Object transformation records

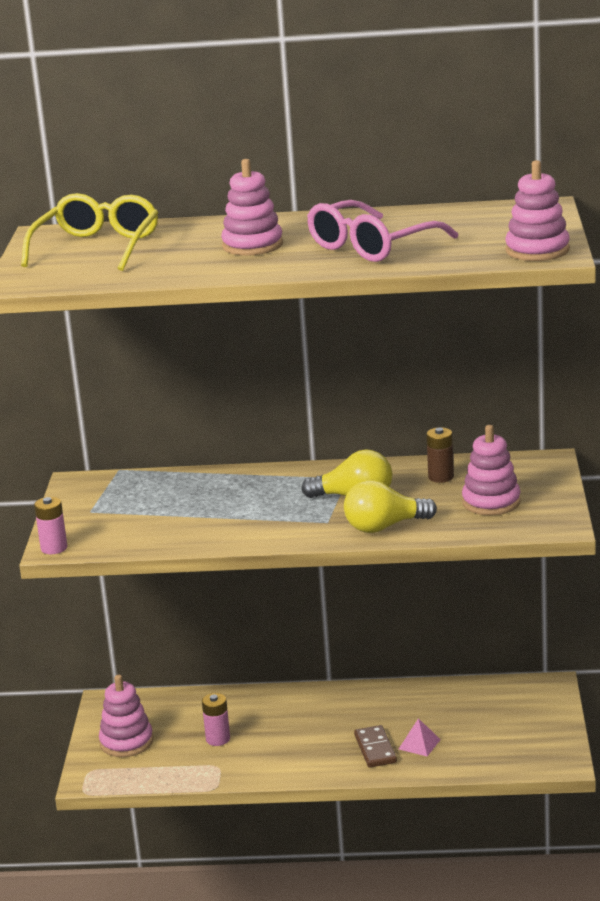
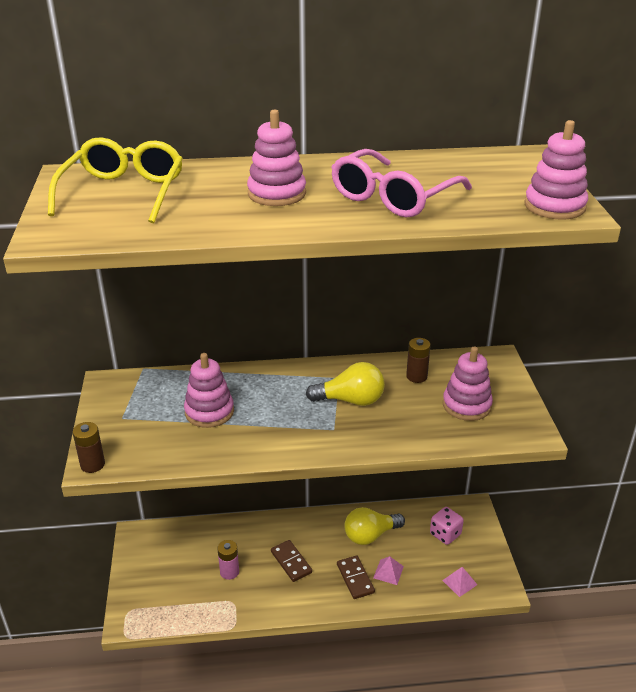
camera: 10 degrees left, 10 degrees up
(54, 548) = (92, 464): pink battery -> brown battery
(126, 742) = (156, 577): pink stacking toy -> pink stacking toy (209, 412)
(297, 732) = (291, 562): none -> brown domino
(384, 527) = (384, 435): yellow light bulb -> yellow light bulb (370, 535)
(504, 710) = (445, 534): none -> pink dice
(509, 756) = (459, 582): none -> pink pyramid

* * *

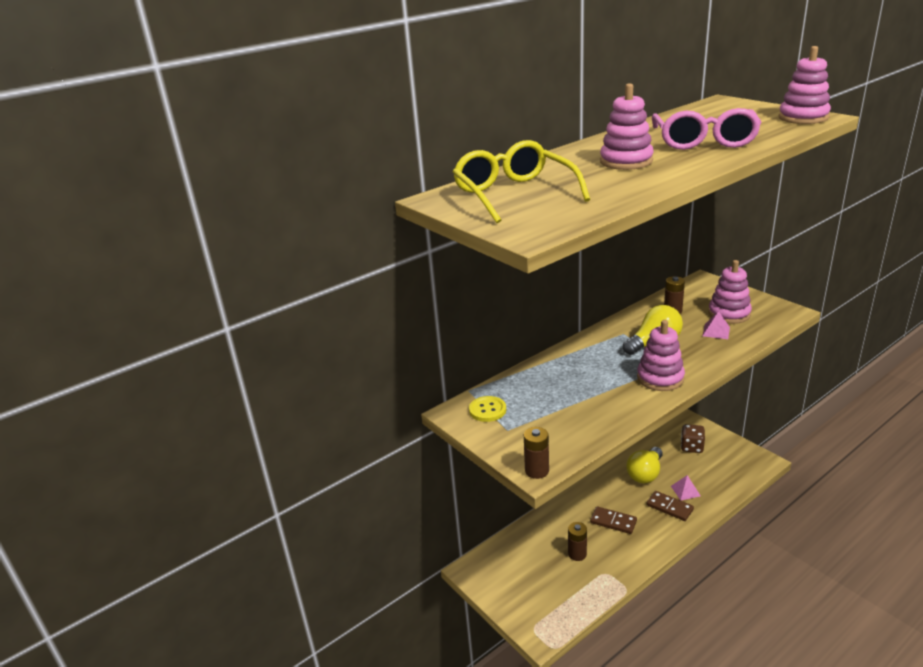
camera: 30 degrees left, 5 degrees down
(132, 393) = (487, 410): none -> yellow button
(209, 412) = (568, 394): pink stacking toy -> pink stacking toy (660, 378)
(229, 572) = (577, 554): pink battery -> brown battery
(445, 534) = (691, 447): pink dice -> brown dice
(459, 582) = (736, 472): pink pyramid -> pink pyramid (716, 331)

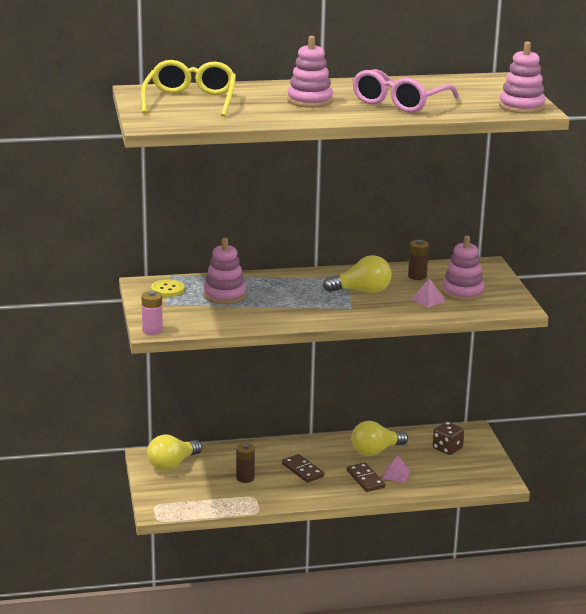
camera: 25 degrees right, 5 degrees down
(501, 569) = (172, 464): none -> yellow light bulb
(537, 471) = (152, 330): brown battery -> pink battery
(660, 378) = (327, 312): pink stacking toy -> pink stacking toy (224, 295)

Exercise: Above are some records; copy exactly the lines from the one with "camera: 10 degrees left, 10 degrees up" through the one with "(509, 756) = (459, 582): none -> pink pyramid", both included, and no others.

Result of this task:
camera: 10 degrees left, 10 degrees up
(54, 548) = (92, 464): pink battery -> brown battery
(126, 742) = (156, 577): pink stacking toy -> pink stacking toy (209, 412)
(297, 732) = (291, 562): none -> brown domino
(384, 527) = (384, 435): yellow light bulb -> yellow light bulb (370, 535)
(504, 710) = (445, 534): none -> pink dice
(509, 756) = (459, 582): none -> pink pyramid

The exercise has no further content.